*** Records for the exercise ***

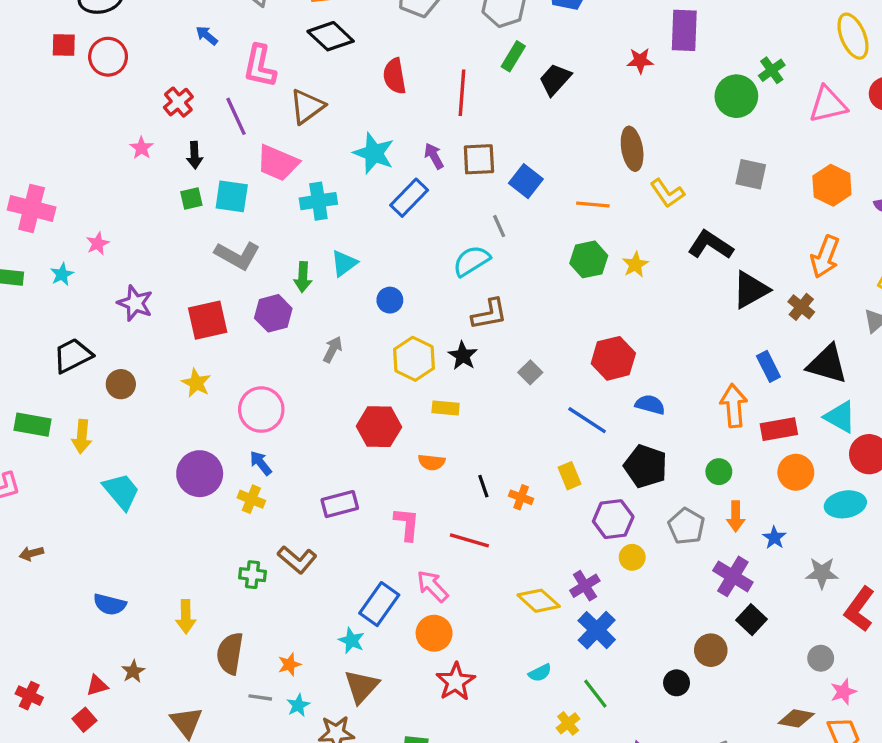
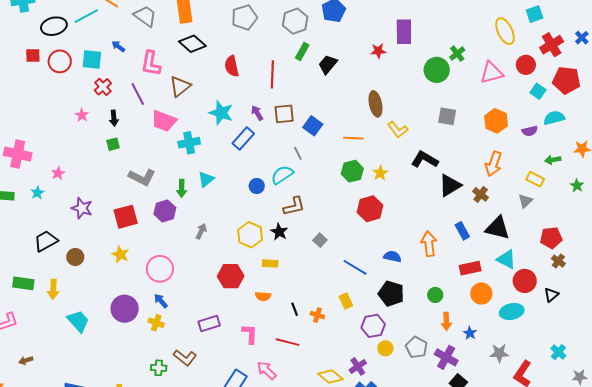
cyan square: (232, 196) -> (92, 59), moved
blue circle: (390, 300) -> (257, 186), moved
red hexagon: (613, 358) -> (370, 209), moved
orange arrow: (734, 406) -> (429, 244), moved
gray pentagon: (686, 526) -> (416, 347), moved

*** End of Records for the exercise ***

-- What the task asks --
Nothing but the pictures may be dropped; output the records above exactly.

-- Response --
cyan square: (232, 196) -> (92, 59), moved
blue circle: (390, 300) -> (257, 186), moved
red hexagon: (613, 358) -> (370, 209), moved
orange arrow: (734, 406) -> (429, 244), moved
gray pentagon: (686, 526) -> (416, 347), moved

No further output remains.